__What you should do__. Every line of the data needs to be returned exactly.

━━━━━━━━━━━━━━━━━━━━━━━━━━━━━━

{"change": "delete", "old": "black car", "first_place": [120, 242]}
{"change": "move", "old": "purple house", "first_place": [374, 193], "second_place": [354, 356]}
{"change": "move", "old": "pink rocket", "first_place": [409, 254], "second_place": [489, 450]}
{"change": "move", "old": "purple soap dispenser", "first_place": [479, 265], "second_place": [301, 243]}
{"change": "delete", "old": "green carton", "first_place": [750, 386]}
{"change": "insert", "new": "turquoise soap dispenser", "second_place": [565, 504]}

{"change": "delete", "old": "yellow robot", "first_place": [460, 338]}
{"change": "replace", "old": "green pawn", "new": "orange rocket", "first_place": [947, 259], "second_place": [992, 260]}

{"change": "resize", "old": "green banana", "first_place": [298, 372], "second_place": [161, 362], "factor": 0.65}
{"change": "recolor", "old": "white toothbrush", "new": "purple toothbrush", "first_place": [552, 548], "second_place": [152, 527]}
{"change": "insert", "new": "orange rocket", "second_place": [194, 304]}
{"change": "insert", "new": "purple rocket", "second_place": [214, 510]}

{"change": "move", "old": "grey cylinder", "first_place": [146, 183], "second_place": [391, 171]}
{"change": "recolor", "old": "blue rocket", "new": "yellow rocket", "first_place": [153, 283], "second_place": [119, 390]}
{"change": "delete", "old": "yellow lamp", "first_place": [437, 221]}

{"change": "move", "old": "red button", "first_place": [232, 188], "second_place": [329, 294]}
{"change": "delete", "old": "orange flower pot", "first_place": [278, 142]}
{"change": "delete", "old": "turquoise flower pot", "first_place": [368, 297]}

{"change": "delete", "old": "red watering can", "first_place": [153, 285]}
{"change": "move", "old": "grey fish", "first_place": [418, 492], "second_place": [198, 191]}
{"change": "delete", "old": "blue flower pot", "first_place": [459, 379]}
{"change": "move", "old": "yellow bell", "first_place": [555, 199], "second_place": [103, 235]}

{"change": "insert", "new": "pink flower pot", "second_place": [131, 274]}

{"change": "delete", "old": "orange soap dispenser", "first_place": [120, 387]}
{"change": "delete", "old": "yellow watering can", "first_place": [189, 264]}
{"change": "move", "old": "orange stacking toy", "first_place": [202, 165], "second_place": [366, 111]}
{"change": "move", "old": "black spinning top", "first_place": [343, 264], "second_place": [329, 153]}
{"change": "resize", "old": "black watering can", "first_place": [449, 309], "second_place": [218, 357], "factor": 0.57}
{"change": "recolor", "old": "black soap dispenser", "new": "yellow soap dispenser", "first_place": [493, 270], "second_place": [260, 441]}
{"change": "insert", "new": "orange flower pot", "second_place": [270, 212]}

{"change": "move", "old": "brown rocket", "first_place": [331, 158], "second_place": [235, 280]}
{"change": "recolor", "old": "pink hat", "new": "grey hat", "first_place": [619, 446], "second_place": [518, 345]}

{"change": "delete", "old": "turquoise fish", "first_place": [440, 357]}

━━━━━━━━━━━━━━━━━━━━━━━━━━━━━━

__Task answer__.
{"change": "delete", "old": "black car", "first_place": [120, 242]}
{"change": "move", "old": "purple house", "first_place": [374, 193], "second_place": [354, 356]}
{"change": "move", "old": "pink rocket", "first_place": [409, 254], "second_place": [489, 450]}
{"change": "move", "old": "purple soap dispenser", "first_place": [479, 265], "second_place": [301, 243]}
{"change": "delete", "old": "green carton", "first_place": [750, 386]}
{"change": "insert", "new": "turquoise soap dispenser", "second_place": [565, 504]}

{"change": "delete", "old": "yellow robot", "first_place": [460, 338]}
{"change": "replace", "old": "green pawn", "new": "orange rocket", "first_place": [947, 259], "second_place": [992, 260]}

{"change": "resize", "old": "green banana", "first_place": [298, 372], "second_place": [161, 362], "factor": 0.65}
{"change": "recolor", "old": "white toothbrush", "new": "purple toothbrush", "first_place": [552, 548], "second_place": [152, 527]}
{"change": "insert", "new": "orange rocket", "second_place": [194, 304]}
{"change": "insert", "new": "purple rocket", "second_place": [214, 510]}

{"change": "move", "old": "grey cylinder", "first_place": [146, 183], "second_place": [391, 171]}
{"change": "recolor", "old": "blue rocket", "new": "yellow rocket", "first_place": [153, 283], "second_place": [119, 390]}
{"change": "delete", "old": "yellow lamp", "first_place": [437, 221]}

{"change": "move", "old": "red button", "first_place": [232, 188], "second_place": [329, 294]}
{"change": "delete", "old": "orange flower pot", "first_place": [278, 142]}
{"change": "delete", "old": "turquoise flower pot", "first_place": [368, 297]}

{"change": "delete", "old": "red watering can", "first_place": [153, 285]}
{"change": "move", "old": "grey fish", "first_place": [418, 492], "second_place": [198, 191]}
{"change": "delete", "old": "blue flower pot", "first_place": [459, 379]}
{"change": "move", "old": "yellow bell", "first_place": [555, 199], "second_place": [103, 235]}

{"change": "insert", "new": "pink flower pot", "second_place": [131, 274]}

{"change": "delete", "old": "orange soap dispenser", "first_place": [120, 387]}
{"change": "delete", "old": "yellow watering can", "first_place": [189, 264]}
{"change": "move", "old": "orange stacking toy", "first_place": [202, 165], "second_place": [366, 111]}
{"change": "move", "old": "black spinning top", "first_place": [343, 264], "second_place": [329, 153]}
{"change": "resize", "old": "black watering can", "first_place": [449, 309], "second_place": [218, 357], "factor": 0.57}
{"change": "recolor", "old": "black soap dispenser", "new": "yellow soap dispenser", "first_place": [493, 270], "second_place": [260, 441]}
{"change": "insert", "new": "orange flower pot", "second_place": [270, 212]}

{"change": "move", "old": "brown rocket", "first_place": [331, 158], "second_place": [235, 280]}
{"change": "recolor", "old": "pink hat", "new": "grey hat", "first_place": [619, 446], "second_place": [518, 345]}

{"change": "delete", "old": "turquoise fish", "first_place": [440, 357]}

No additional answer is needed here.